* Materials provided:

--- START ---

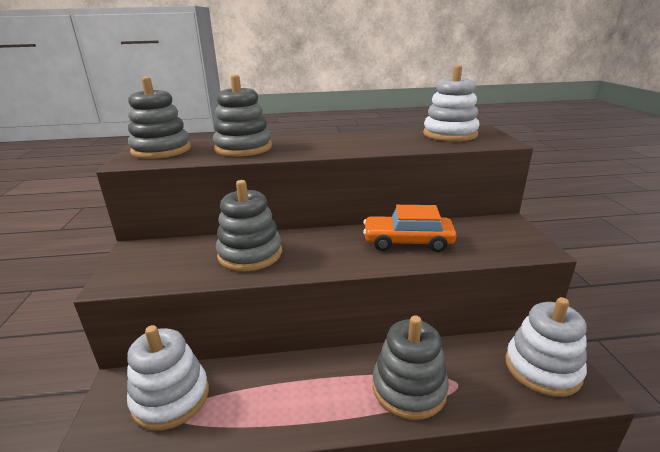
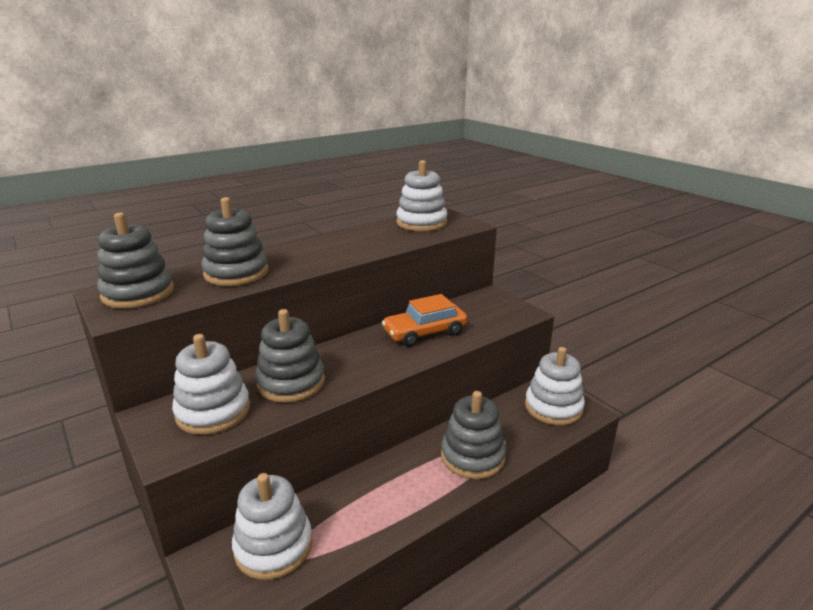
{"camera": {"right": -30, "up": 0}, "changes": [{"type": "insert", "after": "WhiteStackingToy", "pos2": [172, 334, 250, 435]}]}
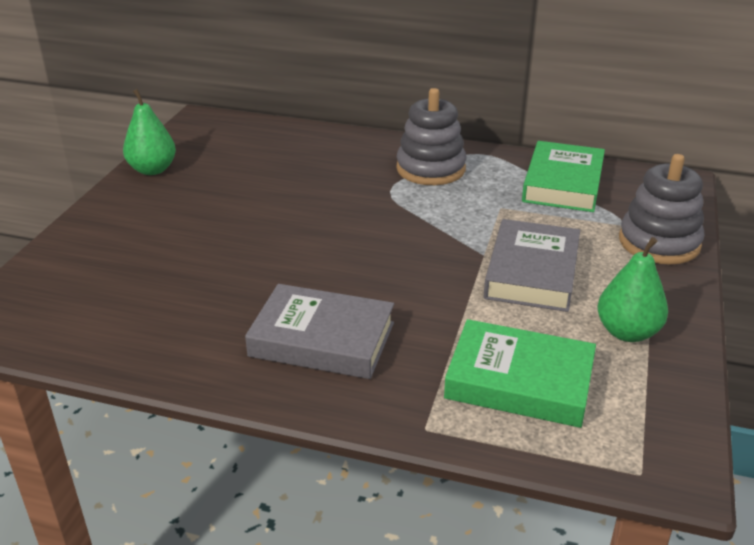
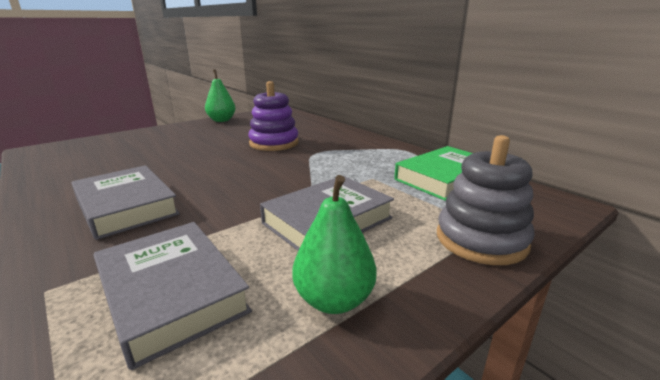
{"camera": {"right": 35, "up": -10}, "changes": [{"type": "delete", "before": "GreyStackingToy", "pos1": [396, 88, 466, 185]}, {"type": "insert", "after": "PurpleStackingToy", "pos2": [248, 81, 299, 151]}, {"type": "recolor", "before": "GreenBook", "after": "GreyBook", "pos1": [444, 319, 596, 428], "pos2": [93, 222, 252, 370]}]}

--- END ---
--- START ---

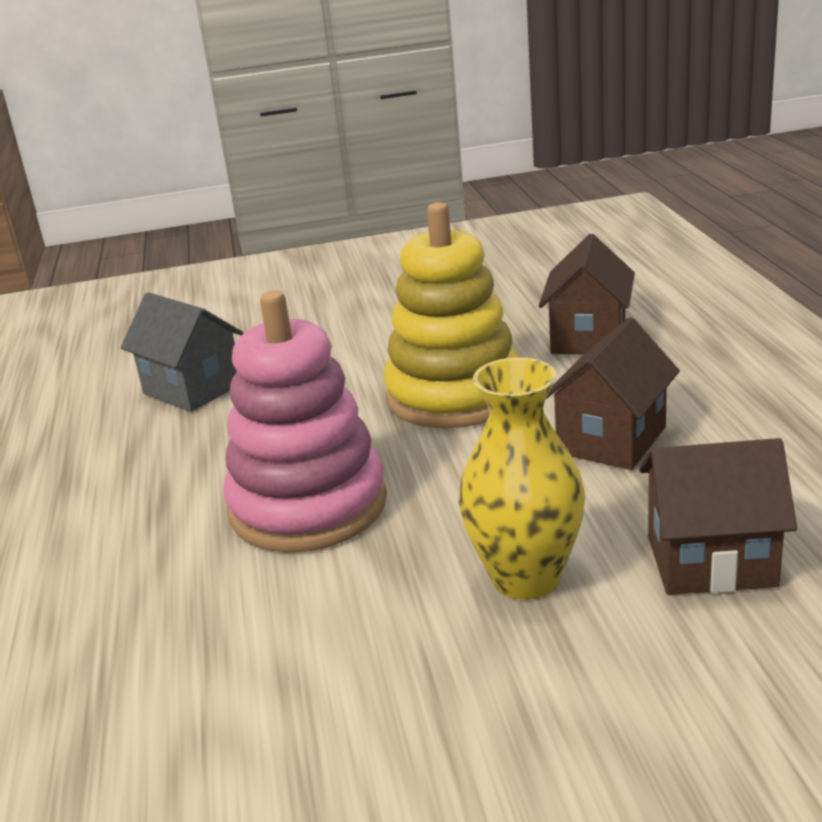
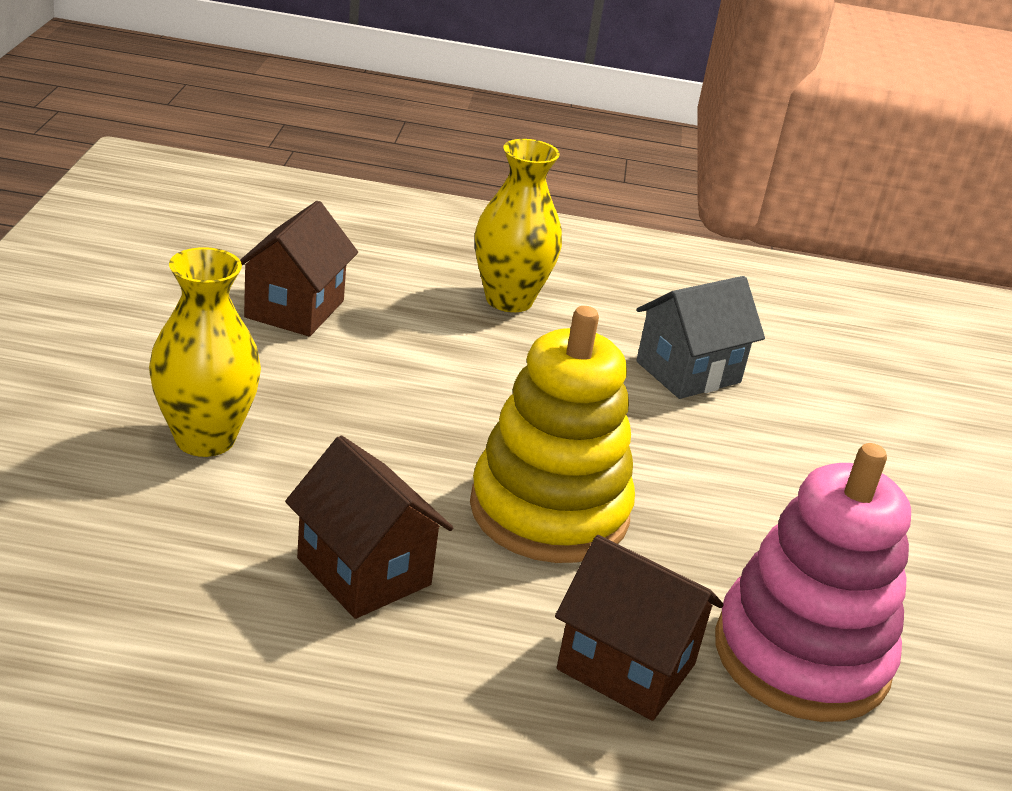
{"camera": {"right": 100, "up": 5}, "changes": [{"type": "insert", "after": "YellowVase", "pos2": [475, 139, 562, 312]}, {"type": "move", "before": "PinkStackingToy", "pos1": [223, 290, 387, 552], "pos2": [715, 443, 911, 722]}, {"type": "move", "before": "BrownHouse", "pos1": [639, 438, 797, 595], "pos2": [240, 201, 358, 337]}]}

--- END ---

* Exercise objective:
Each line above that carries the string "before" has to be returned.

* Written answer:
{"camera": {"right": 35, "up": -10}, "changes": [{"type": "delete", "before": "GreyStackingToy", "pos1": [396, 88, 466, 185]}, {"type": "insert", "after": "PurpleStackingToy", "pos2": [248, 81, 299, 151]}, {"type": "recolor", "before": "GreenBook", "after": "GreyBook", "pos1": [444, 319, 596, 428], "pos2": [93, 222, 252, 370]}]}
{"camera": {"right": 100, "up": 5}, "changes": [{"type": "insert", "after": "YellowVase", "pos2": [475, 139, 562, 312]}, {"type": "move", "before": "PinkStackingToy", "pos1": [223, 290, 387, 552], "pos2": [715, 443, 911, 722]}, {"type": "move", "before": "BrownHouse", "pos1": [639, 438, 797, 595], "pos2": [240, 201, 358, 337]}]}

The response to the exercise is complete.